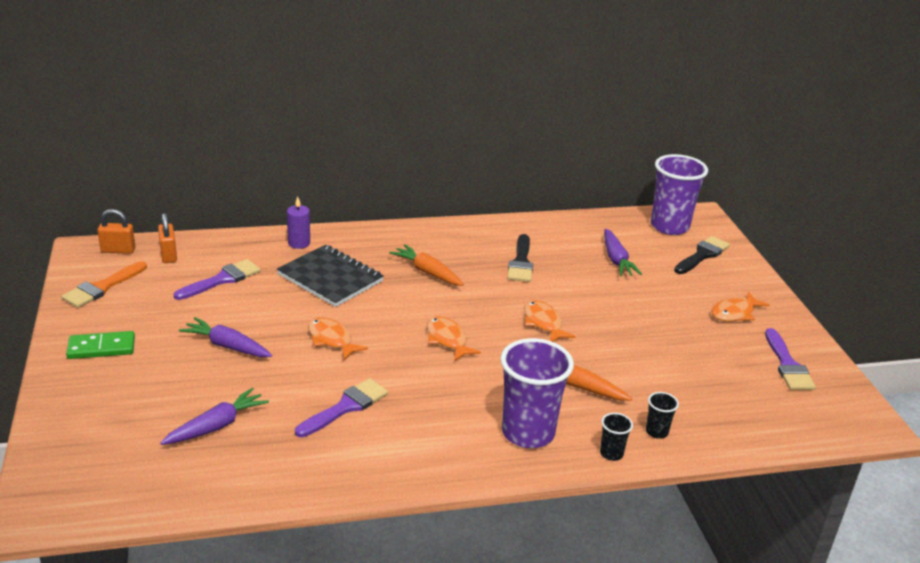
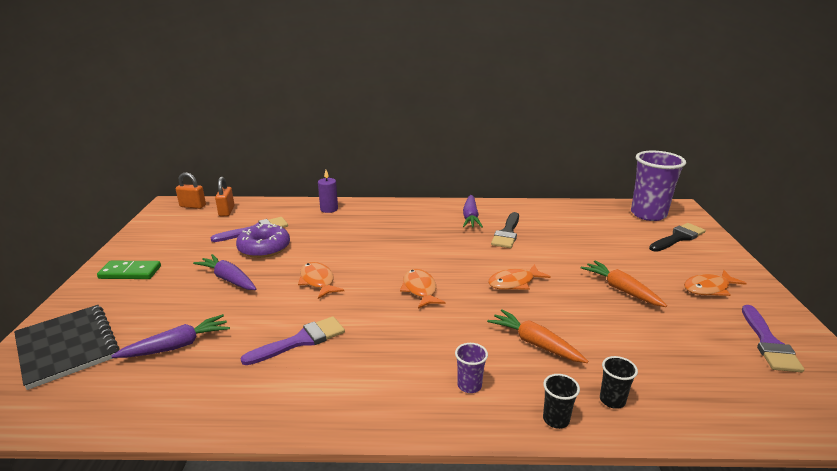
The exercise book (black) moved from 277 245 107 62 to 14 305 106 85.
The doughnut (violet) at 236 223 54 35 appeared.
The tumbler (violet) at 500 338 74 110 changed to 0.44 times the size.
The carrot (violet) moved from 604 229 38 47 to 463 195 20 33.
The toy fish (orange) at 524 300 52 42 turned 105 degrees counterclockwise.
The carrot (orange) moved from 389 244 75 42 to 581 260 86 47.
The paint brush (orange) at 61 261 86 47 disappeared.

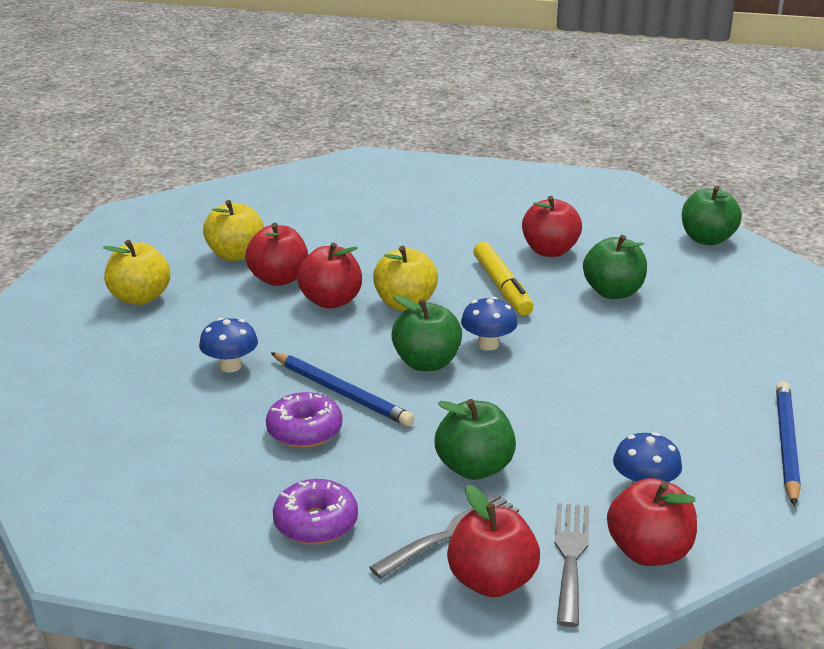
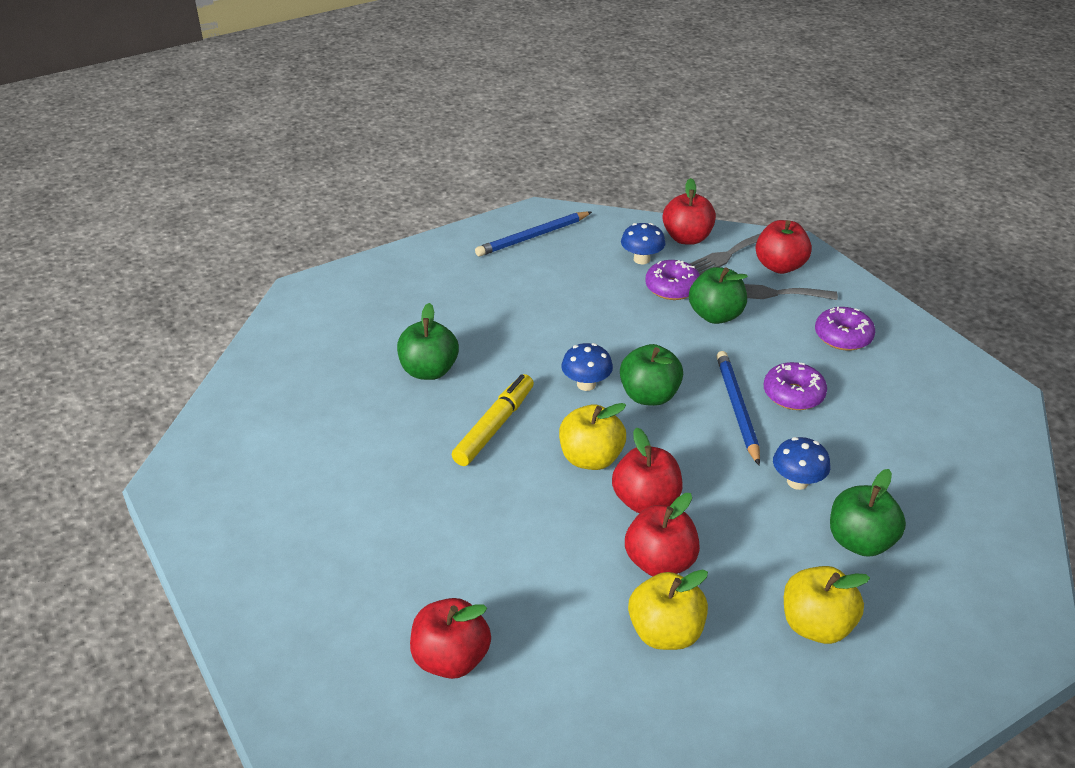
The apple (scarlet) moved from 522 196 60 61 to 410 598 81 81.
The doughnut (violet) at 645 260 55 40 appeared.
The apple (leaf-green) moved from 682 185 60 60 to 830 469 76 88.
...
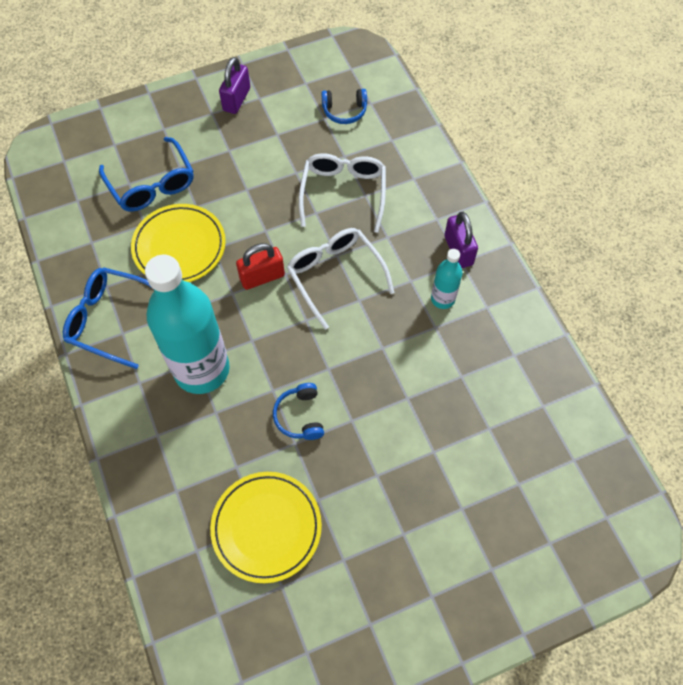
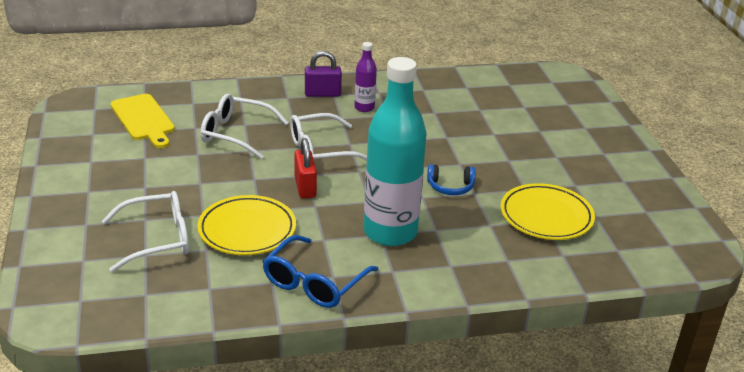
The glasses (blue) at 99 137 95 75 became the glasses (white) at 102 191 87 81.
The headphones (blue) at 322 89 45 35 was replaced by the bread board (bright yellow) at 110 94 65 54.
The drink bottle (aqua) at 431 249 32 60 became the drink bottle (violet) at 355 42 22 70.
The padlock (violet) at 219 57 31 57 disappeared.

*Task statement*. Count the lines in the records above that contain the word "carrot", and give only the number.

*Solution*. 2